Scene difference descriptions:
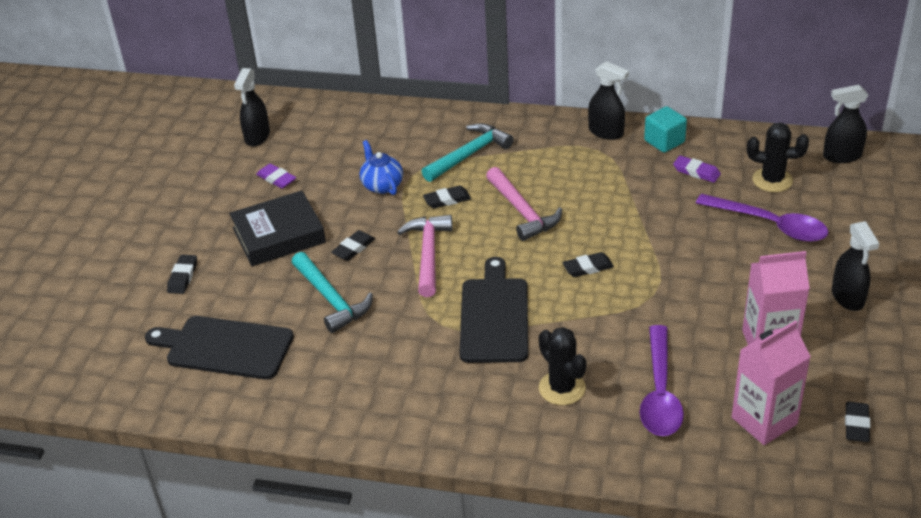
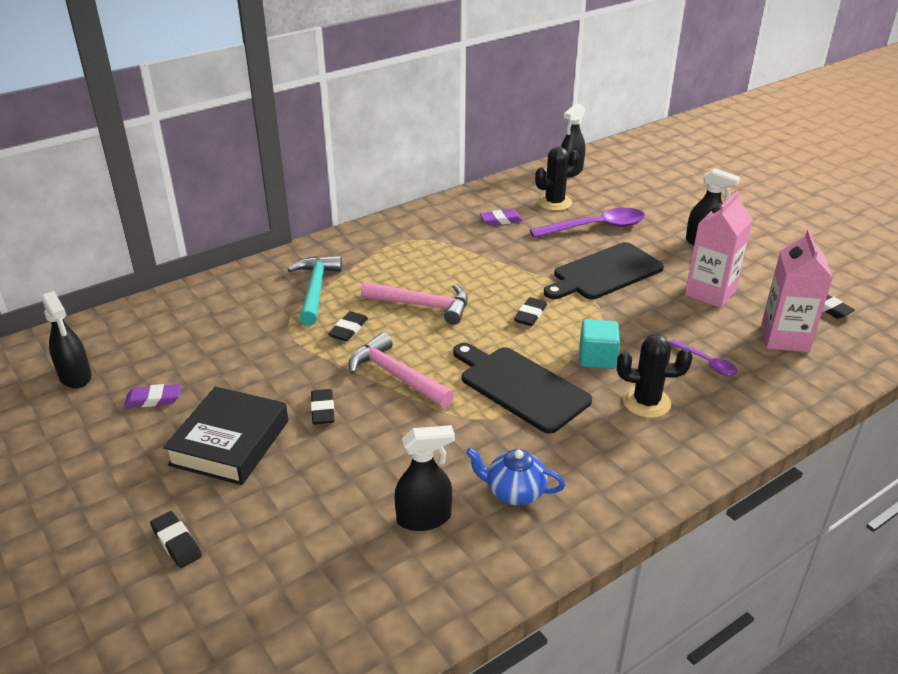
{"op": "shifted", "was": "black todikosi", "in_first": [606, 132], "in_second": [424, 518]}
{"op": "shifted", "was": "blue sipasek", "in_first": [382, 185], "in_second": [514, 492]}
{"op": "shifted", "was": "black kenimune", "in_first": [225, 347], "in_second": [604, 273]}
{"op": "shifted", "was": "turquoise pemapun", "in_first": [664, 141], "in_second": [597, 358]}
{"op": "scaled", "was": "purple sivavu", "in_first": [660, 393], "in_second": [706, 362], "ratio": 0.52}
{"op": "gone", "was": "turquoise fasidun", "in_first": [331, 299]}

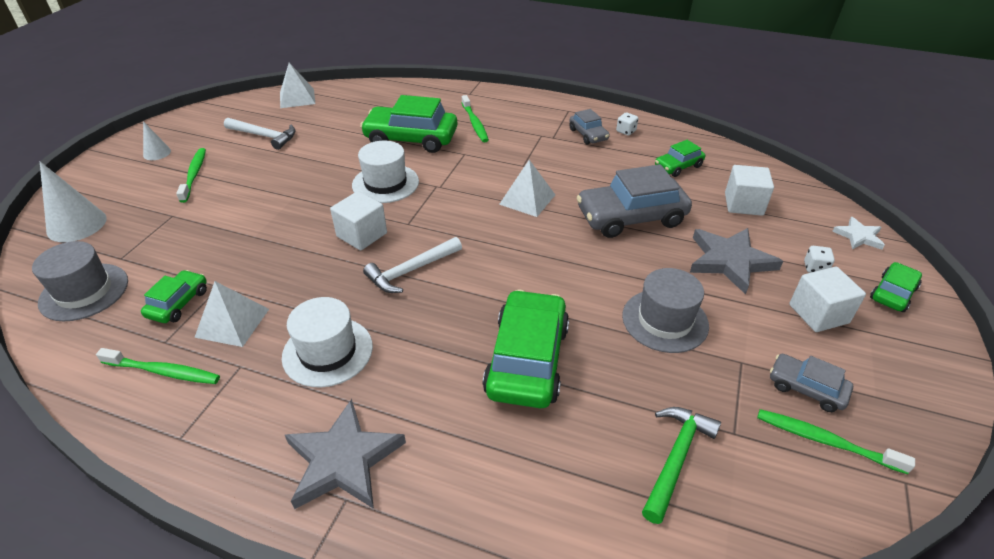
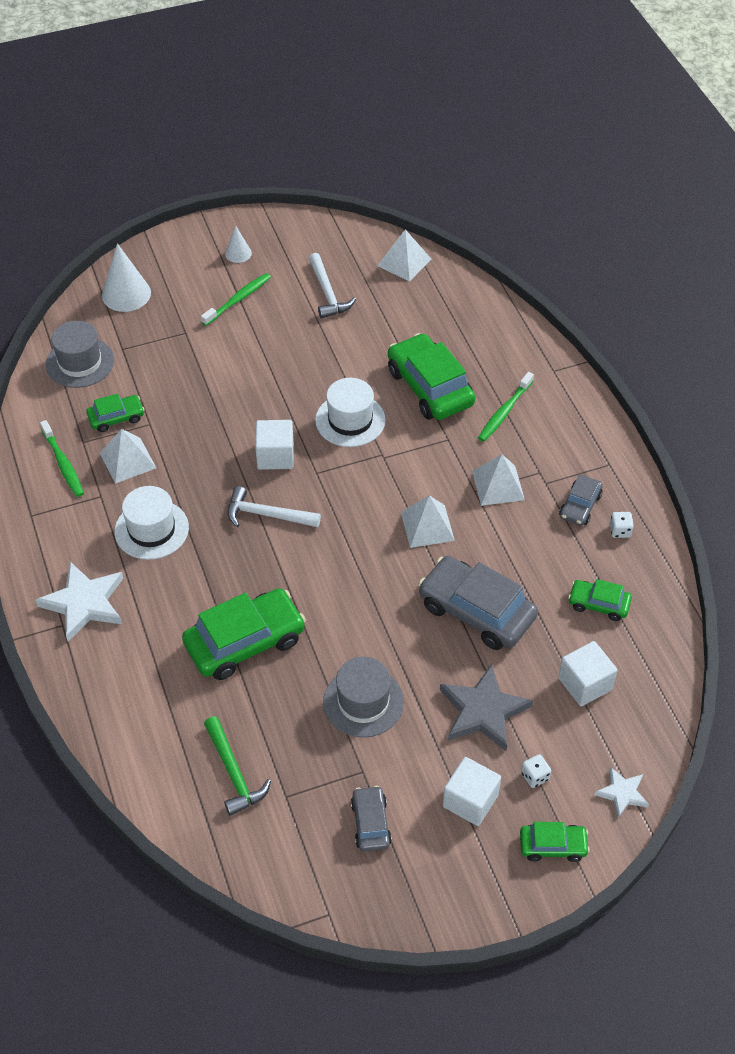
{"op": "repainted", "was": "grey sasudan", "now": "white sasudan", "in_first": [343, 460], "in_second": [84, 603]}
{"op": "rotated", "was": "green fasidun", "in_first": [675, 458], "in_second": [234, 772], "clockwise": 75}
{"op": "new", "now": "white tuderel", "in_second": [498, 485]}
{"op": "gone", "was": "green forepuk", "in_first": [825, 441]}

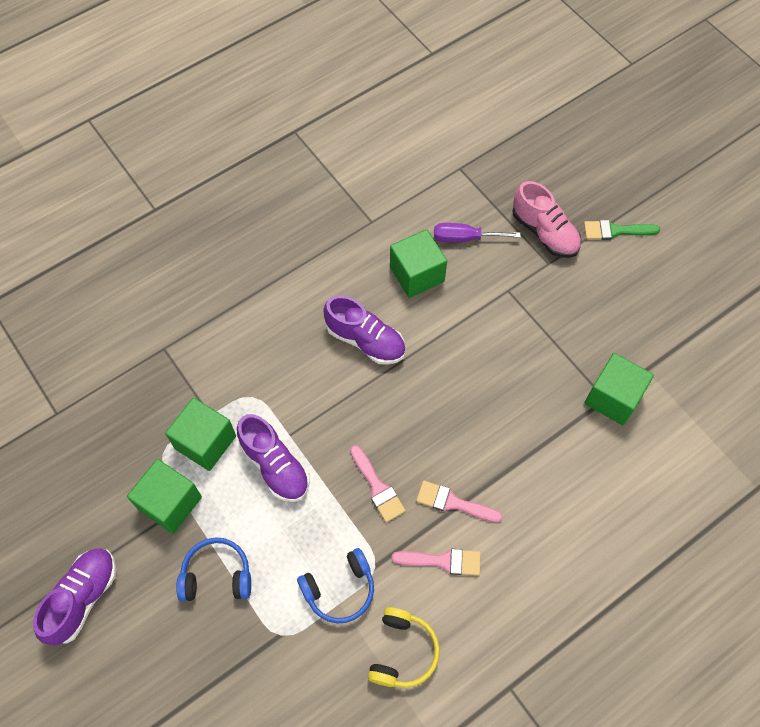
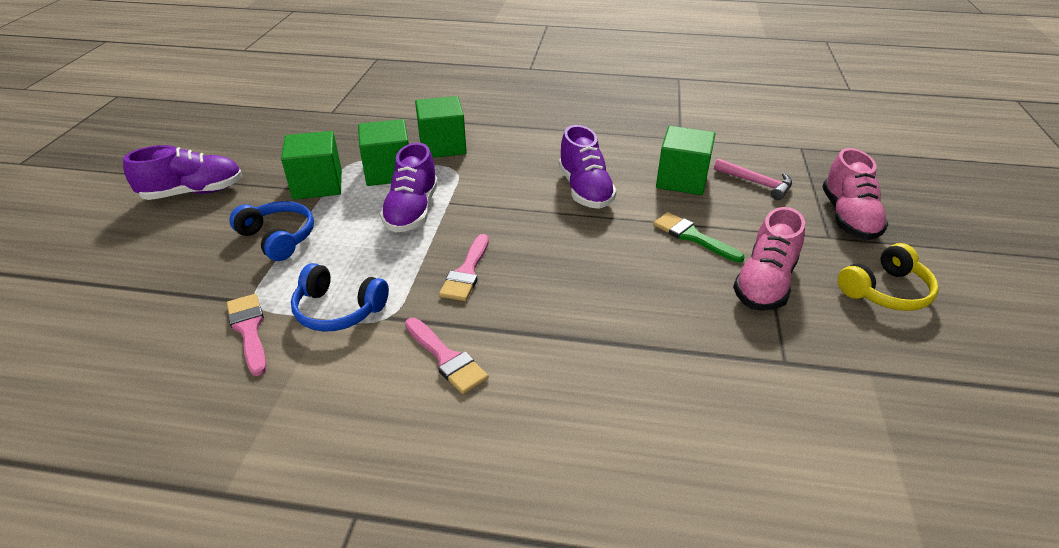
{"op": "shifted", "was": "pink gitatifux", "in_first": [453, 503], "in_second": [249, 330]}
{"op": "shifted", "was": "green pemapun", "in_first": [613, 398], "in_second": [442, 146]}
{"op": "shifted", "was": "green gitatifux", "in_first": [615, 231], "in_second": [692, 236]}
{"op": "swapped", "was": "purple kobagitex", "now": "pink fasidun", "in_first": [465, 238], "in_second": [756, 183]}
{"op": "new", "now": "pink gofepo", "in_second": [764, 283]}
{"op": "shifted", "was": "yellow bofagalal", "in_first": [402, 651], "in_second": [885, 291]}

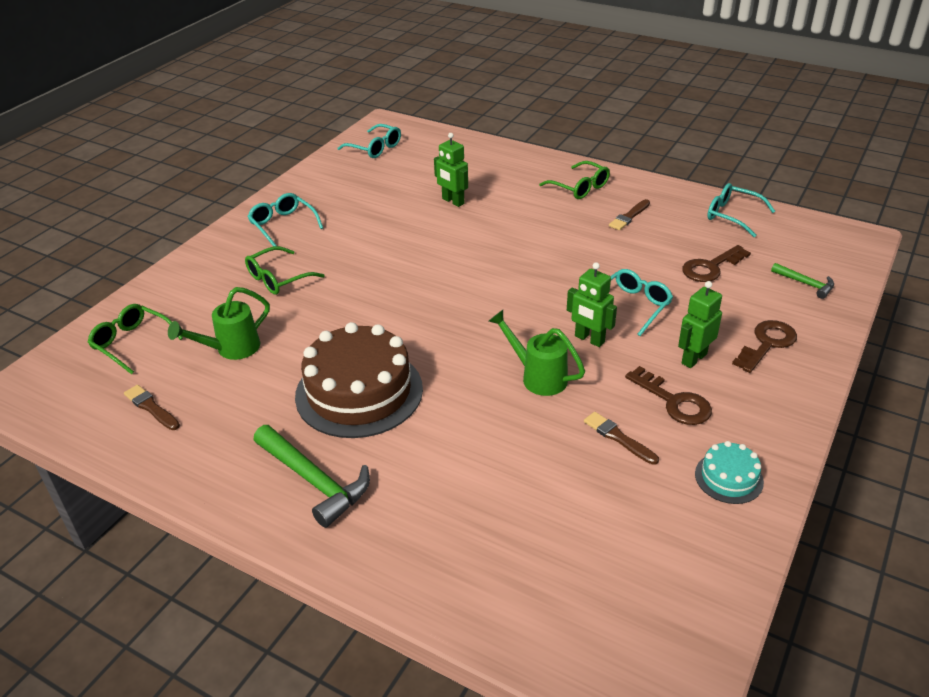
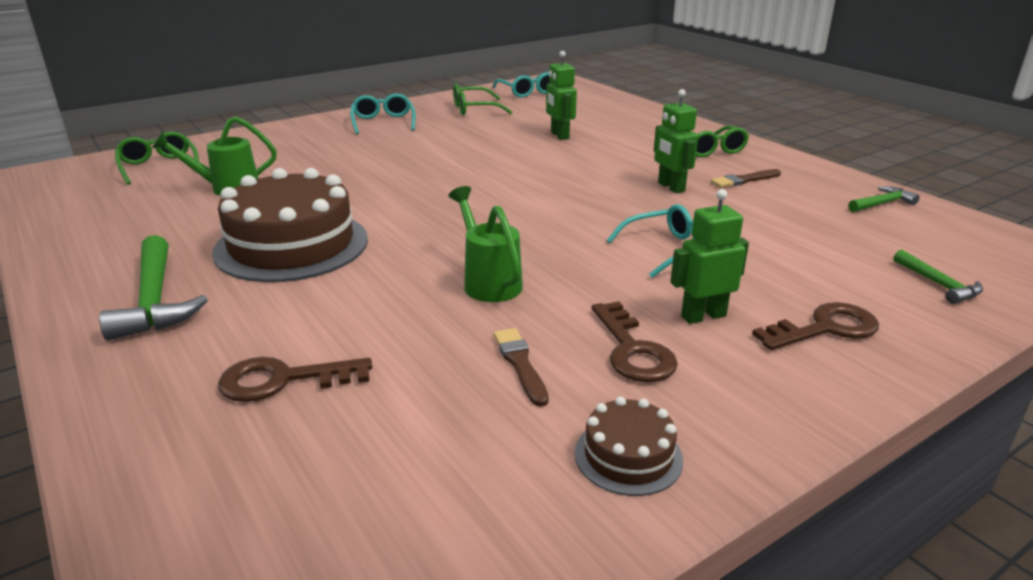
{"op": "shifted", "was": "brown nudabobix", "in_first": [711, 267], "in_second": [283, 380]}
{"op": "shifted", "was": "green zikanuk", "in_first": [278, 279], "in_second": [474, 109]}
{"op": "repainted", "was": "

WORK TO COMPLETE: The response consists of the lines above that contain "black".

RESPONSE TO THIS TASK:
{"op": "shifted", "was": "black todikosi", "in_first": [606, 132], "in_second": [424, 518]}
{"op": "shifted", "was": "black kenimune", "in_first": [225, 347], "in_second": [604, 273]}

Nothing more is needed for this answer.